AVAILABLE DATA section start

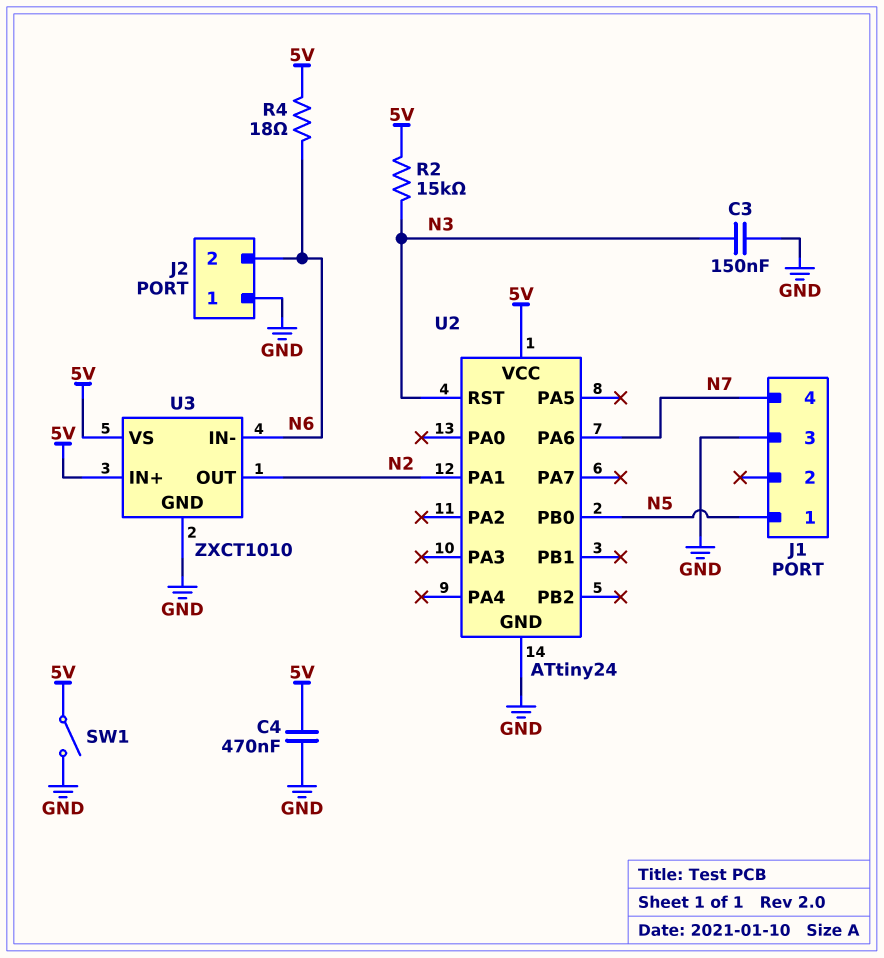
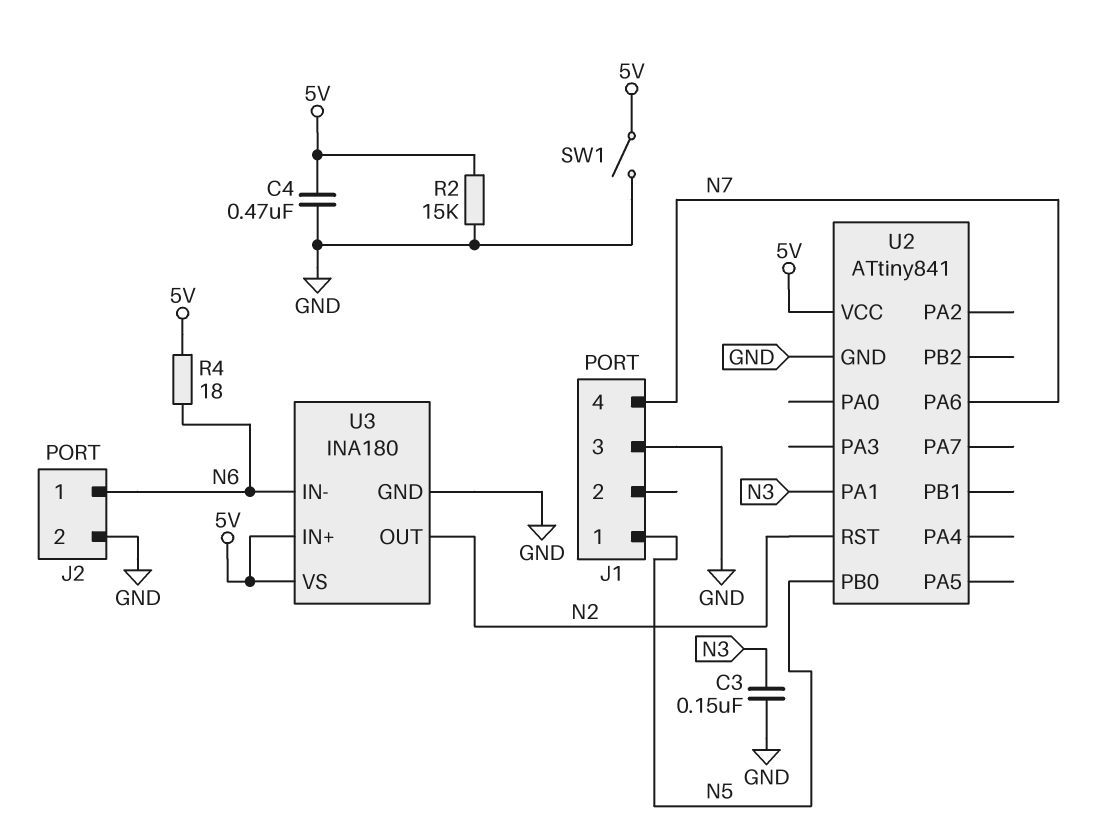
J2 pin 1: GND -> N6
J2 pin 2: N6 -> GND
R2: 15k (5V, N3) -> 15k (5V, GND)
U2: ATtiny24 -> ATtiny841
U2 pin PA1: N2 -> N3
U2 pin RST: N3 -> N2
U3: ZXCT1010 -> INA180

AVAILABLE DATA section end

**ABOUT THIS EXERCISE:** Return every line shown above without changing a word, and skip the pictures.

**TASK RESPONSE:**
J2 pin 1: GND -> N6
J2 pin 2: N6 -> GND
R2: 15k (5V, N3) -> 15k (5V, GND)
U2: ATtiny24 -> ATtiny841
U2 pin PA1: N2 -> N3
U2 pin RST: N3 -> N2
U3: ZXCT1010 -> INA180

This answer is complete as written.